Task goal
Check each line of the material below for "blue" and copy those where it appears.

Input data

..........

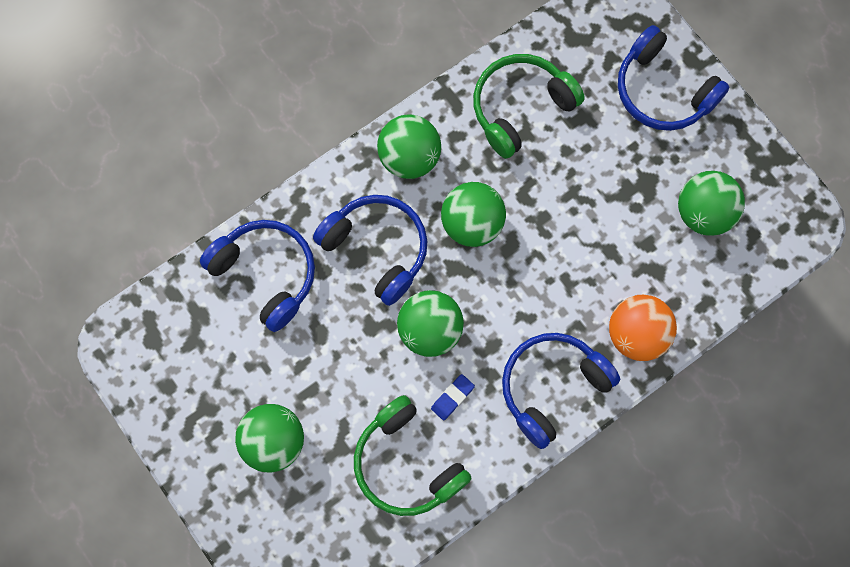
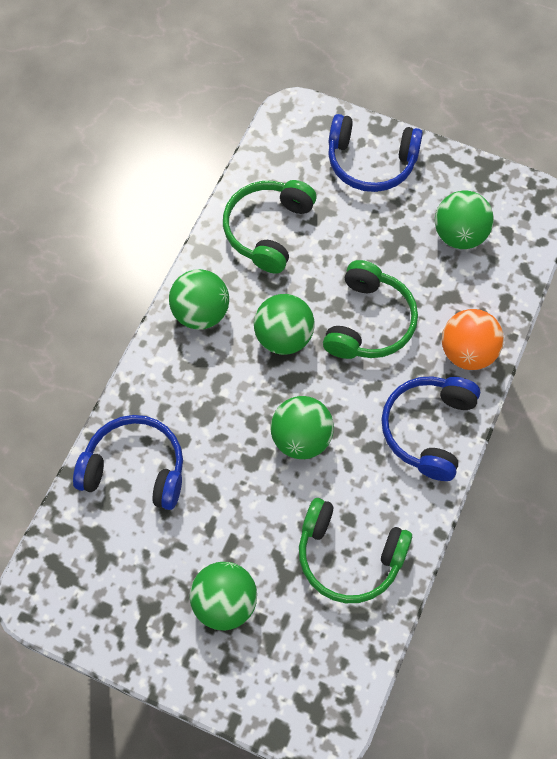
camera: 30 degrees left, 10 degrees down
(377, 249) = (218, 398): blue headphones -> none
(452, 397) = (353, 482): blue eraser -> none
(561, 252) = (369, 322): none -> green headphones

..........

Expected output
(377, 249) = (218, 398): blue headphones -> none
(452, 397) = (353, 482): blue eraser -> none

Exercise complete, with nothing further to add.